§ **Work to be completed**: State how many lines in the entries below include the string "notebook", and give nothing beyond that number.

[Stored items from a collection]
=== Section Start ===

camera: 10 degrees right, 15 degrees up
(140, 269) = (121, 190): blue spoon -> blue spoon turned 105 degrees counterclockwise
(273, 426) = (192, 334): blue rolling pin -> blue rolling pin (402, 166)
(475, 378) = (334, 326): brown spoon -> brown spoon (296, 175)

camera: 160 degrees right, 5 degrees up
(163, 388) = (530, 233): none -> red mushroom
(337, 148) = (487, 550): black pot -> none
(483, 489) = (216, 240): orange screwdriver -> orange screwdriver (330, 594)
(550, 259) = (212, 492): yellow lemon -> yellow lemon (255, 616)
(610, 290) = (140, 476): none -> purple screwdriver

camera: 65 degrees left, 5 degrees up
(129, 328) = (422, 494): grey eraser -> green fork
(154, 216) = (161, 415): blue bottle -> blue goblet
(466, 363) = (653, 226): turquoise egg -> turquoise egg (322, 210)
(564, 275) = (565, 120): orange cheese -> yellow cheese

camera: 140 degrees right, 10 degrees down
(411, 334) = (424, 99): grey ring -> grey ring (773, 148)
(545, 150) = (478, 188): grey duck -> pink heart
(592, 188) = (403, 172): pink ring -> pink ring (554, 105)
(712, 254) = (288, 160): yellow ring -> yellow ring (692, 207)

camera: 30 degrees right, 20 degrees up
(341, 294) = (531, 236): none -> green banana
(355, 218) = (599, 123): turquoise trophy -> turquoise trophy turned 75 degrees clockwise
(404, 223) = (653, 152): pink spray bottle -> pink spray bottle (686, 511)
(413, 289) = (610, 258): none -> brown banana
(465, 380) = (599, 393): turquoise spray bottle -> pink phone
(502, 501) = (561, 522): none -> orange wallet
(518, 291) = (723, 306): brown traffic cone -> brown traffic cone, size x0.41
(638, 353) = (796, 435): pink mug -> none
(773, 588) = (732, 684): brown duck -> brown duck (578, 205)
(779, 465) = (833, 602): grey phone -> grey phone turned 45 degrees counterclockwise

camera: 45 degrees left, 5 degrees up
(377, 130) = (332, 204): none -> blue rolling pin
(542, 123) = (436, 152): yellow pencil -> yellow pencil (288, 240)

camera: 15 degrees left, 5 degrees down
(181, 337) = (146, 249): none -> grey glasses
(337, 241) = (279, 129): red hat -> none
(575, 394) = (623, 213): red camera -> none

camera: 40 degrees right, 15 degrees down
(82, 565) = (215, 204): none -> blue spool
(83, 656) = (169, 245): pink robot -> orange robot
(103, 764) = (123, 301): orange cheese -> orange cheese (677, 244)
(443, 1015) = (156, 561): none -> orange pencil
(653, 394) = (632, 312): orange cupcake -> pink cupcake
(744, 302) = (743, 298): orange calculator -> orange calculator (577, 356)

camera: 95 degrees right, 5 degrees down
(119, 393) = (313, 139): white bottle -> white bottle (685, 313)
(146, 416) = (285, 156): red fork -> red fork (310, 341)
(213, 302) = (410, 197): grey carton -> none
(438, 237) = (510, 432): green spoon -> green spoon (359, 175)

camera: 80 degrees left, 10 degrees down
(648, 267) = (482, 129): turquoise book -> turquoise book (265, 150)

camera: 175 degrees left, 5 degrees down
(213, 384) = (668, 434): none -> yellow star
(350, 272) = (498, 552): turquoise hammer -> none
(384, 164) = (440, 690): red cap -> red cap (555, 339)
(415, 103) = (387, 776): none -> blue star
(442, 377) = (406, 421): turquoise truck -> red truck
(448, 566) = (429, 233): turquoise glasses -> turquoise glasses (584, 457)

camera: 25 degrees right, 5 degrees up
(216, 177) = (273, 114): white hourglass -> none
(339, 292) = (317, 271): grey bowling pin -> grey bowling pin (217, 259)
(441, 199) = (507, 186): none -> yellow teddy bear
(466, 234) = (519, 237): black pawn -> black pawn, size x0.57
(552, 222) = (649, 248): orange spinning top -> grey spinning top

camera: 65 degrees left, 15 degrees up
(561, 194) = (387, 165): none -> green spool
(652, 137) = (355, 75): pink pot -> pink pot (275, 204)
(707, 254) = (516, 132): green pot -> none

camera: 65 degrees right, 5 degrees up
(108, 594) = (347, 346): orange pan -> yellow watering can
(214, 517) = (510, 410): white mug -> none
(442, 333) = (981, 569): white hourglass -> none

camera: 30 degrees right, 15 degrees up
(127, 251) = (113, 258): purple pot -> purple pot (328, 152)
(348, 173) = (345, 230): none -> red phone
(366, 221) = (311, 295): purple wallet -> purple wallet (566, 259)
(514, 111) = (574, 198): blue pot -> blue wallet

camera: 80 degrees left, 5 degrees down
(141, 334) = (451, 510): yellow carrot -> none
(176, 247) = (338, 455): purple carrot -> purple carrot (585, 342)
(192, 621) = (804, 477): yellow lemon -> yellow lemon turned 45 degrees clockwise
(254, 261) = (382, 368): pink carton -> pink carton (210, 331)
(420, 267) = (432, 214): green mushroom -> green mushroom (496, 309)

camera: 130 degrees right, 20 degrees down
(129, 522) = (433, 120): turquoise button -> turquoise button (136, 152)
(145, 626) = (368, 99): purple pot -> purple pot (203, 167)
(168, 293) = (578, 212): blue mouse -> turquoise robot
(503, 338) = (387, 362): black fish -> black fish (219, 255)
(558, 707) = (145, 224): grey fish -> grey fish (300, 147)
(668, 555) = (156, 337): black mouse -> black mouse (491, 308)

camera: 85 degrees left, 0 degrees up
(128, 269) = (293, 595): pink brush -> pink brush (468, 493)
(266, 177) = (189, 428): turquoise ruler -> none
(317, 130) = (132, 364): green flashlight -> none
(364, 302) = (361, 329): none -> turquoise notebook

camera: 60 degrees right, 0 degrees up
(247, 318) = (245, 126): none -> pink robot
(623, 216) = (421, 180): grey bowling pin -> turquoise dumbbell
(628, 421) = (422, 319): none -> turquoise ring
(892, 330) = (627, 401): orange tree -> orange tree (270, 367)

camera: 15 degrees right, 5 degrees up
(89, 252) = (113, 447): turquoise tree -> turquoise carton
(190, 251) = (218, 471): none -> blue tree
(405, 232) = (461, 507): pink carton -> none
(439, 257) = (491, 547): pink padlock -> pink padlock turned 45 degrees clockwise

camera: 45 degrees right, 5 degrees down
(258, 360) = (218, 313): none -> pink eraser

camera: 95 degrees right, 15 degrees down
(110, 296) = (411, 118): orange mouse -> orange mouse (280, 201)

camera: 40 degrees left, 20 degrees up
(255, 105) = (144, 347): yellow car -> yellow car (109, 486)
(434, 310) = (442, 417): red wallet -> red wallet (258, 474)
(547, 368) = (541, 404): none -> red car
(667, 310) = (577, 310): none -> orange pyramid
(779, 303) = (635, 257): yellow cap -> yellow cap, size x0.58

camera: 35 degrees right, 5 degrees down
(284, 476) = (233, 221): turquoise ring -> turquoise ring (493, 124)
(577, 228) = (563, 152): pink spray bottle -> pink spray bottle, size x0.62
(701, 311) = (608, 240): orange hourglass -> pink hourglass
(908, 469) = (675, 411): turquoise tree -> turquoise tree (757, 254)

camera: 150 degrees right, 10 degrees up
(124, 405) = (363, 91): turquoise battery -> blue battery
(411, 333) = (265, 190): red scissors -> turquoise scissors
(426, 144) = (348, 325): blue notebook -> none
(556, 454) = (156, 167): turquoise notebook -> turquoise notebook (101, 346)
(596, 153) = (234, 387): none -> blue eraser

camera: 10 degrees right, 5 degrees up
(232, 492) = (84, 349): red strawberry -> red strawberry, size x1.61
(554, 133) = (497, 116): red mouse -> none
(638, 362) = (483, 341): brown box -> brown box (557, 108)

=== Section End ===

§ **Written reply**: 3